# Directions for this task
Pull every line that includes the word "camera" from the data.

Segment Start: Exercise input

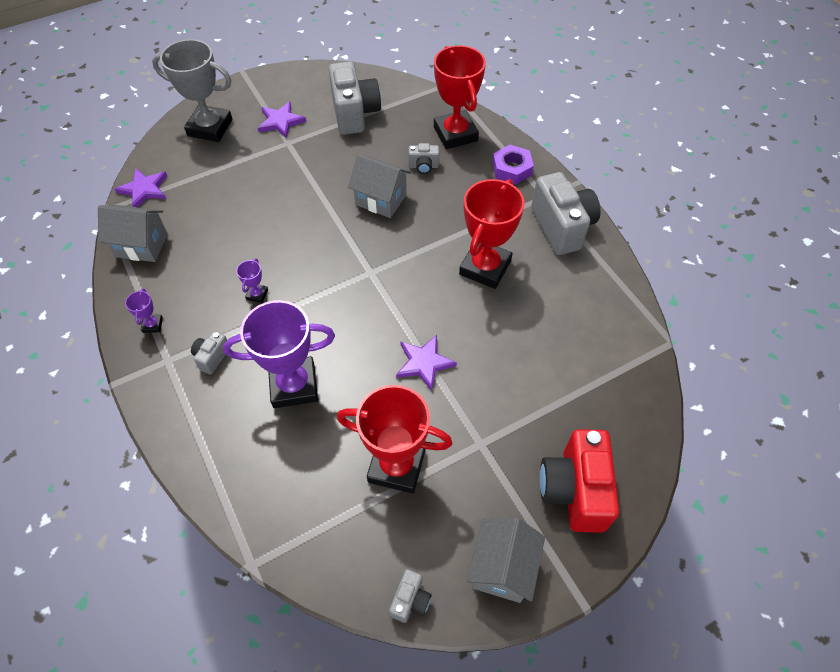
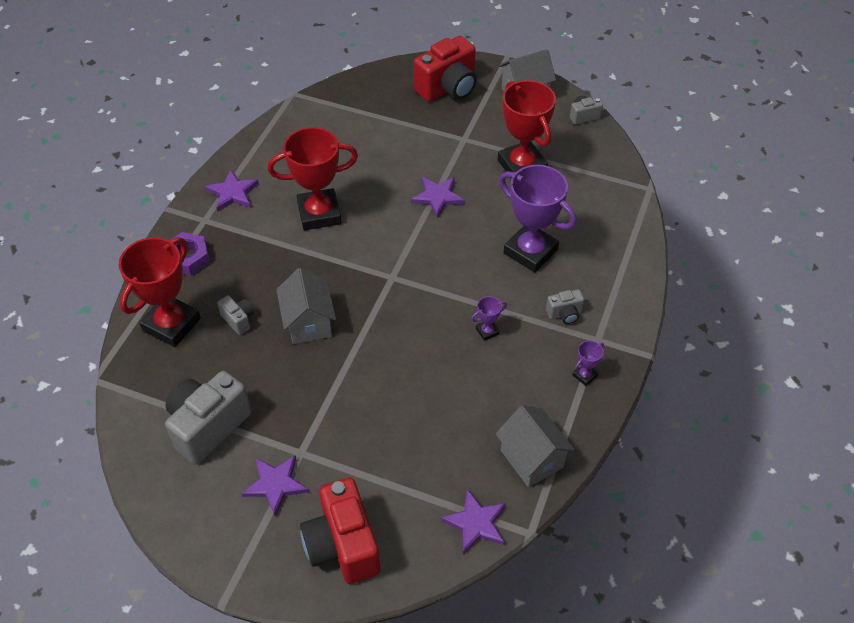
camera: 130 degrees left, 5 degrees down
(210, 128) = (342, 545): grey trophy -> red camera
(562, 227) = (232, 193): grey camera -> purple star

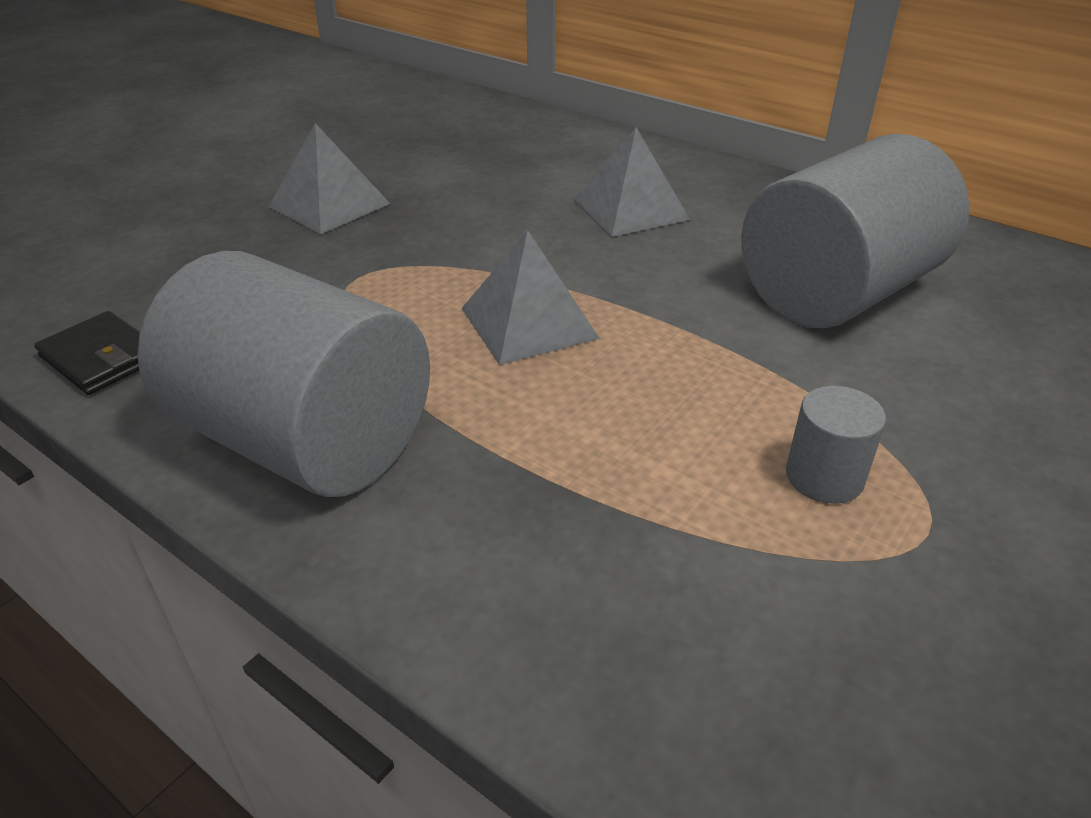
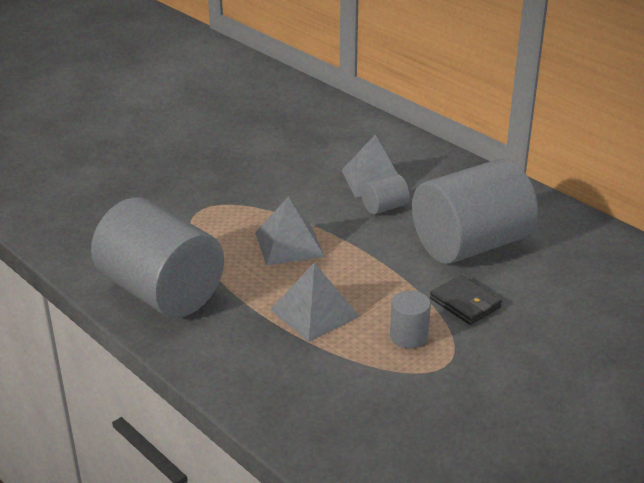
camera: 10 degrees right, 5 degrees down
(101, 358) = (65, 240): black wallet -> black wallet (465, 303)
(329, 205) = (194, 161): grey pyramid -> grey pyramid (314, 313)
(667, 248) = (384, 207): none -> grey cylinder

Segment End: Exercise input

# Written solution
camera: 130 degrees left, 5 degrees down
(210, 128) = (342, 545): grey trophy -> red camera
(562, 227) = (232, 193): grey camera -> purple star
camera: 10 degrees right, 5 degrees down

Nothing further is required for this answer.